*ACTION ITEM*.
Pick out every line of the material below that contains the word "front" and copy each of those lines.

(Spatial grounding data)
--------------------------------
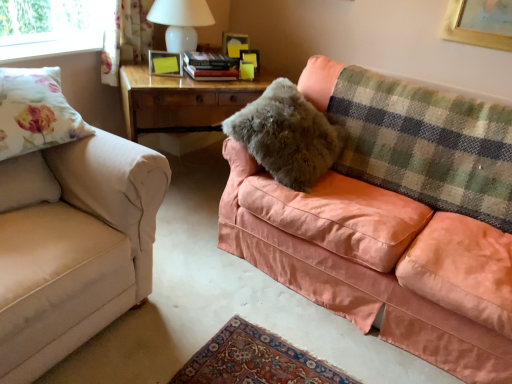
Question: Is white glossy table lamp at upper center a part of floral fabric curtain at upper left?

Choices:
 (A) yes
 (B) no

Answer: (B)

Question: Is floral fabric curtain at upper left to the right of white glossy table lamp at upper center from the viewer's perspective?

Choices:
 (A) yes
 (B) no

Answer: (B)

Question: Considering the relative positions of floral fabric curtain at upper left and white glossy table lamp at upper center in the image provided, is floral fabric curtain at upper left to the left of white glossy table lamp at upper center from the viewer's perspective?

Choices:
 (A) no
 (B) yes

Answer: (B)

Question: Does floral fabric curtain at upper left lie in front of white glossy table lamp at upper center?

Choices:
 (A) yes
 (B) no

Answer: (B)

Question: From the image's perspective, is floral fabric curtain at upper left over white glossy table lamp at upper center?

Choices:
 (A) no
 (B) yes

Answer: (A)

Question: Does floral fabric curtain at upper left lie behind white glossy table lamp at upper center?

Choices:
 (A) no
 (B) yes

Answer: (B)

Question: Is green plaid blanket at upper right far from white glossy table lamp at upper center?

Choices:
 (A) yes
 (B) no

Answer: (A)

Question: Does green plaid blanket at upper right contain white glossy table lamp at upper center?

Choices:
 (A) no
 (B) yes

Answer: (A)

Question: From the image's perspective, is green plaid blanket at upper right below white glossy table lamp at upper center?

Choices:
 (A) yes
 (B) no

Answer: (A)

Question: Can you confirm if green plaid blanket at upper right is bigger than white glossy table lamp at upper center?

Choices:
 (A) yes
 (B) no

Answer: (A)

Question: Is green plaid blanket at upper right turned away from white glossy table lamp at upper center?

Choices:
 (A) yes
 (B) no

Answer: (B)

Question: Considering the relative positions of green plaid blanket at upper right and white glossy table lamp at upper center in the image provided, is green plaid blanket at upper right to the left of white glossy table lamp at upper center from the viewer's perspective?

Choices:
 (A) yes
 (B) no

Answer: (B)

Question: Could you tell me if wooden table at center is facing beige fabric couch at left, marked as the 2th studio couch in a right-to-left arrangement?

Choices:
 (A) yes
 (B) no

Answer: (B)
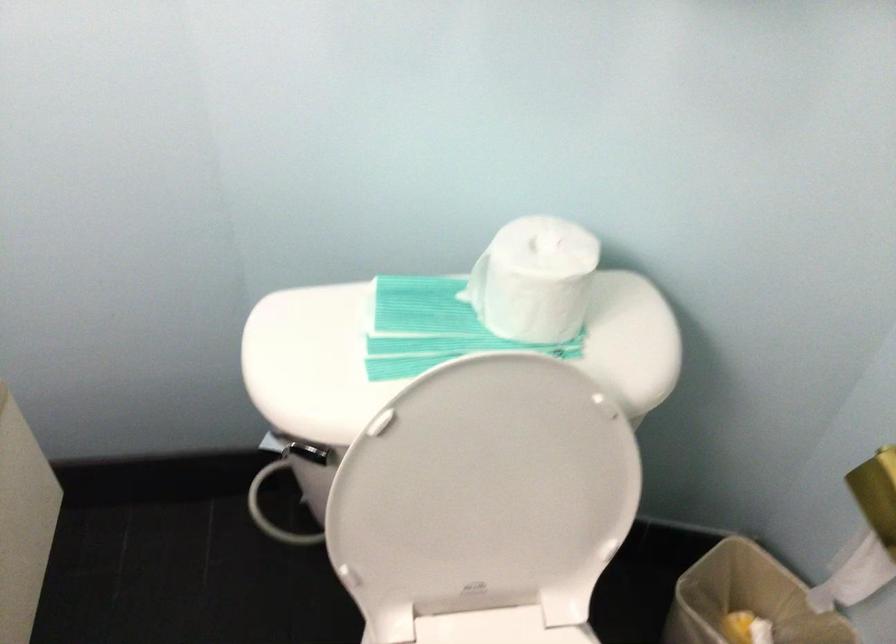
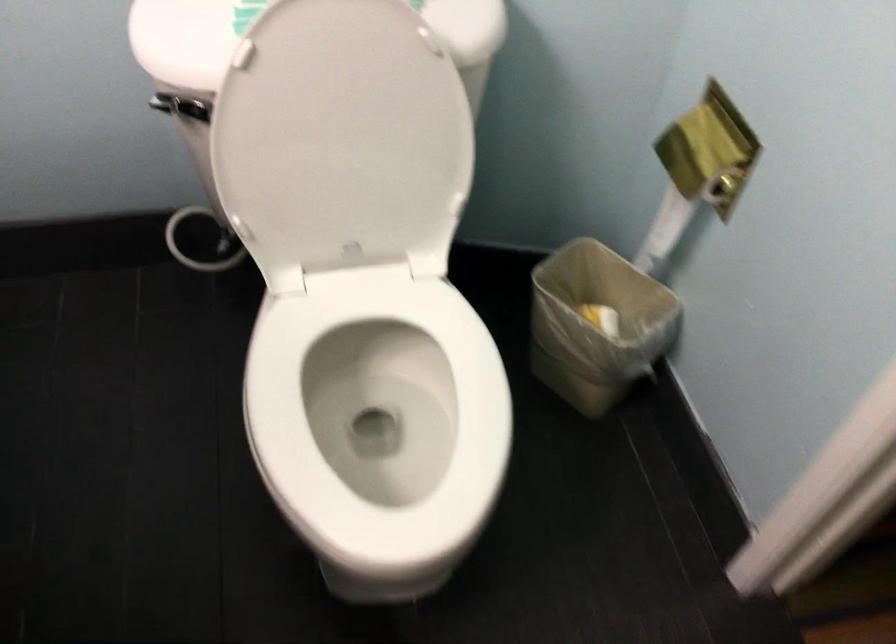
What movement of the cameraman would produce the second image?

The cameraman walked toward right, backward.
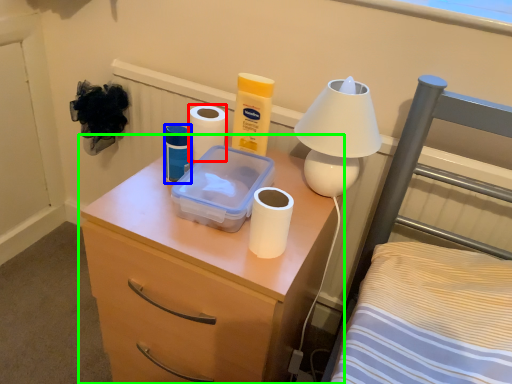
Question: Considering the real-world distances, which object is farthest from toilet paper (highlighted by a red box)? toiletry (highlighted by a blue box) or nightstand (highlighted by a green box)?

Choices:
 (A) toiletry
 (B) nightstand

Answer: (B)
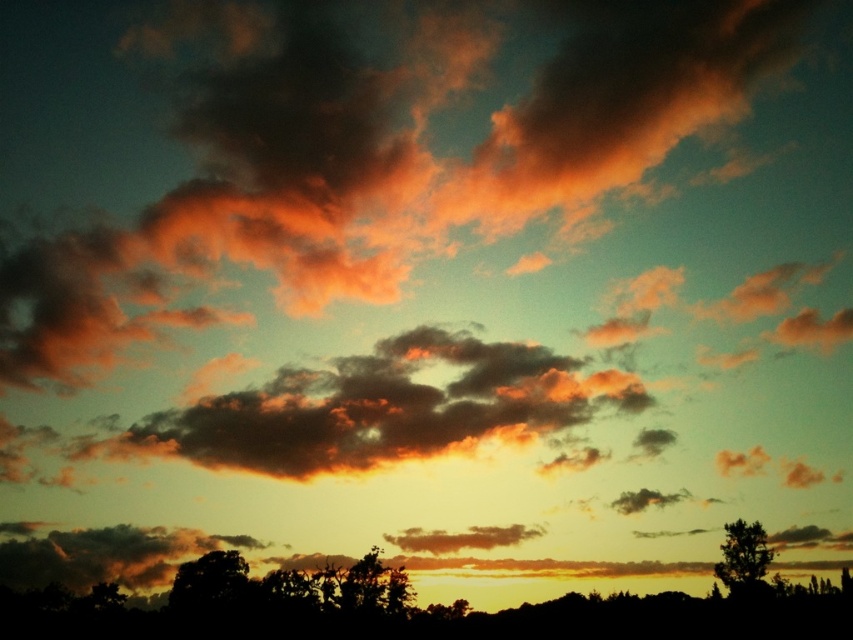
Which is below, silhouette tree at lower right or matte orange cloud at center?

matte orange cloud at center is below.

Which is in front, point (728, 557) or point (495, 545)?

Point (728, 557) is more forward.

Describe the element at coordinates (743, 557) in the screenshot. The image size is (853, 640). I see `silhouette tree at lower right` at that location.

Find the location of `silhouette tree at lower right`. silhouette tree at lower right is located at coordinates (743, 557).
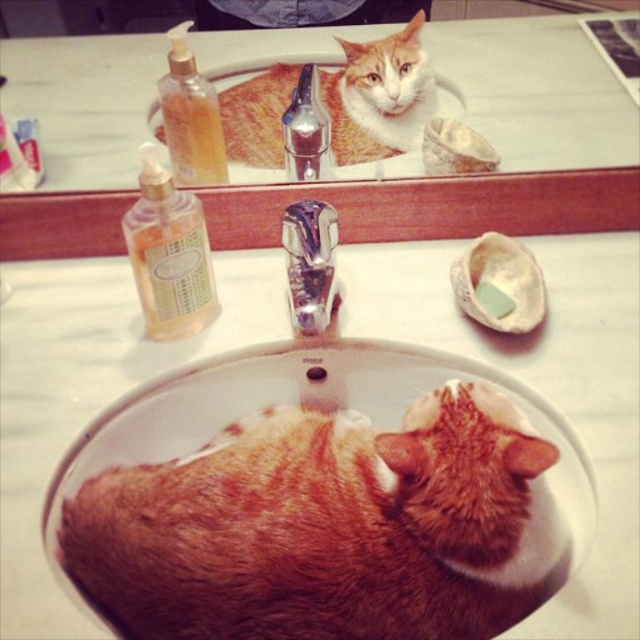
Is silver metallic faucet at center positioned before white matte soap at sink center?

Yes, silver metallic faucet at center is closer to the viewer.

Which is behind, point (308, 332) or point (509, 300)?

The point (509, 300) is more distant.

At what (x,y) coordinates should I click in order to perform the action: click on silver metallic faucet at center. Please return your answer as a coordinate pair (x, y). The height and width of the screenshot is (640, 640). Looking at the image, I should click on (310, 262).

Is point (266, 440) more distant than point (152, 301)?

No.

Can you confirm if orange fur cat at center is smaller than translucent glass soap dispenser at left?

Actually, orange fur cat at center might be larger than translucent glass soap dispenser at left.

Does point (481, 580) come farther from viewer compared to point (124, 228)?

No, (481, 580) is closer to viewer.

I want to click on orange fur cat at center, so click(328, 528).

From the picture: Is translucent glass soap dispenser at left thinner than silver metallic faucet at center?

Incorrect, translucent glass soap dispenser at left's width is not less than silver metallic faucet at center's.

Between translucent glass soap dispenser at left and silver metallic faucet at center, which one appears on the left side from the viewer's perspective?

From the viewer's perspective, translucent glass soap dispenser at left appears more on the left side.

Identify the location of translucent glass soap dispenser at left. (168, 253).

Identify the location of translucent glass soap dispenser at left. The width and height of the screenshot is (640, 640). (168, 253).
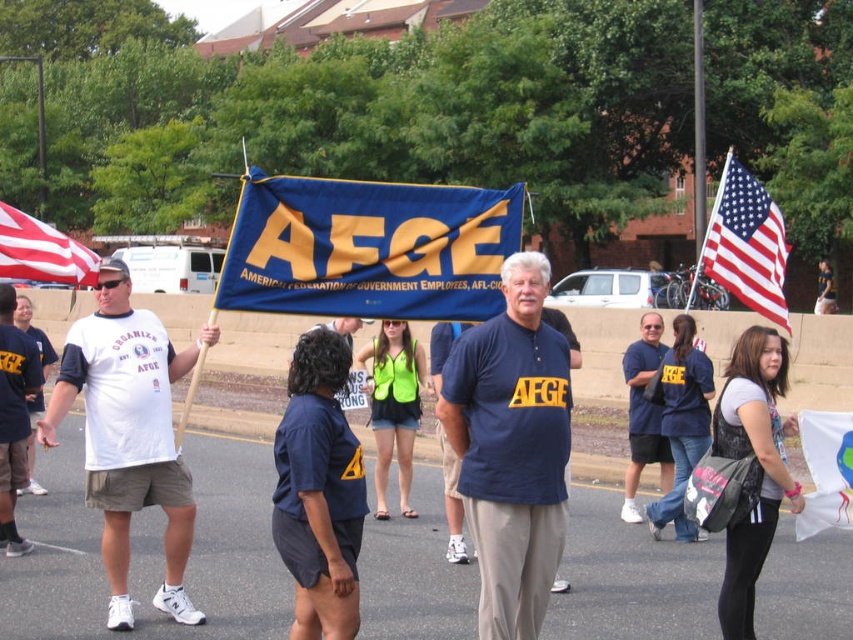
Question: Can you confirm if bluematerial/textureflag at center is wider than white t-shirt at left?

Choices:
 (A) no
 (B) yes

Answer: (A)

Question: Can you confirm if red-white-blue fabric flag at upper right is positioned below neon green mesh vest at center?

Choices:
 (A) no
 (B) yes

Answer: (A)

Question: Which is farther from the neon green mesh vest at center?

Choices:
 (A) red-white-blue fabric flag at upper right
 (B) blue cotton shirt at center
 (C) bluematerial/textureflag at center

Answer: (C)

Question: Does red-white-blue fabric flag at upper right appear on the right side of neon green mesh vest at center?

Choices:
 (A) yes
 (B) no

Answer: (A)

Question: Which point appears farthest from the camera in this image?

Choices:
 (A) (653, 436)
 (B) (311, 525)
 (C) (114, 432)

Answer: (A)

Question: Which point appears farthest from the camera in this image?

Choices:
 (A) (15, 236)
 (B) (734, 189)
 (C) (730, 637)

Answer: (B)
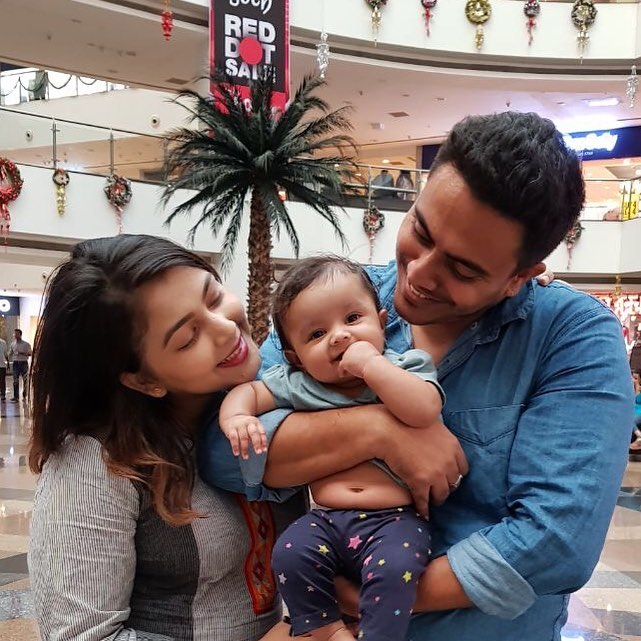
The height and width of the screenshot is (641, 641). I want to click on white neon light, so click(x=609, y=147).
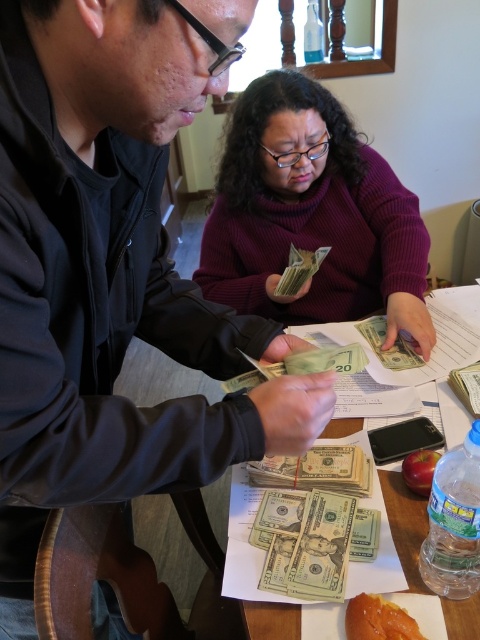
Question: Among these objects, which one is nearest to the camera?

Choices:
 (A) purple turtleneck sweater at center
 (B) green paper money at center
 (C) yellow matte apple at lower center
 (D) matte black jacket at upper left

Answer: (D)

Question: Can you confirm if matte black jacket at upper left is positioned to the left of green paper money at center?

Choices:
 (A) no
 (B) yes

Answer: (B)

Question: Is purple turtleneck sweater at center wider than yellow matte apple at lower center?

Choices:
 (A) no
 (B) yes

Answer: (B)

Question: Considering the real-world distances, which object is closest to the matte black jacket at upper left?

Choices:
 (A) yellow matte apple at lower center
 (B) purple turtleneck sweater at center

Answer: (A)

Question: Which object appears farthest from the camera in this image?

Choices:
 (A) purple turtleneck sweater at center
 (B) green paper money at center
 (C) matte black jacket at upper left

Answer: (A)

Question: Is matte black jacket at upper left below yellow matte apple at lower center?

Choices:
 (A) yes
 (B) no

Answer: (B)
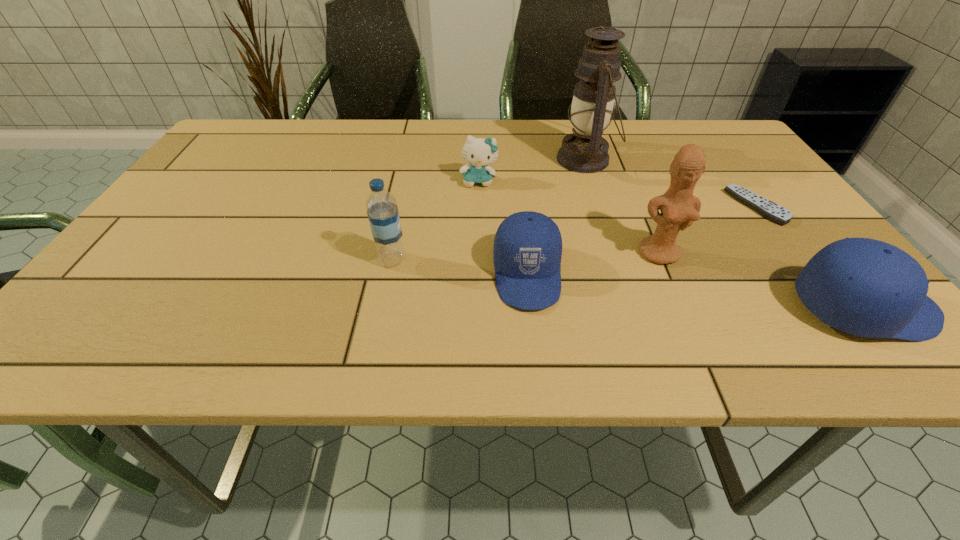
Identify the location of the shorter cap. (527, 251).

At what (x,y) coordinates should I click in order to perform the action: click on the tallest object. Please return your answer as a coordinate pair (x, y). This screenshot has height=540, width=960. Looking at the image, I should click on (585, 151).

Find the location of a particular element. The height and width of the screenshot is (540, 960). remote control is located at coordinates (768, 209).

Where is `kitten`? This screenshot has height=540, width=960. kitten is located at coordinates (478, 152).

Identify the location of the leftmost object. The image size is (960, 540). (382, 210).

Locate an element on the screen. This screenshot has width=960, height=540. the third tallest object is located at coordinates (382, 210).

Identify the location of figurine. This screenshot has height=540, width=960. (679, 208).

Where is `free spot located on the front of the tallest object`? The image size is (960, 540). free spot located on the front of the tallest object is located at coordinates (632, 300).

Find the location of a particular element. vacant space located 0.080m on the left of the shortest object is located at coordinates (699, 207).

Where is `vacant space positioned 0.080m on the face of the kitten`? The width and height of the screenshot is (960, 540). vacant space positioned 0.080m on the face of the kitten is located at coordinates (479, 210).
--------------------------------
*SOLUTION FOR THIS TASK*.
Question: Does floral fabric curtain at upper left lie in front of white glossy table lamp at upper center?
Which is in front, point (728, 557) or point (495, 545)?
Where is `free spot located on the front of the tallest object`? The image size is (960, 540). free spot located on the front of the tallest object is located at coordinates (632, 300).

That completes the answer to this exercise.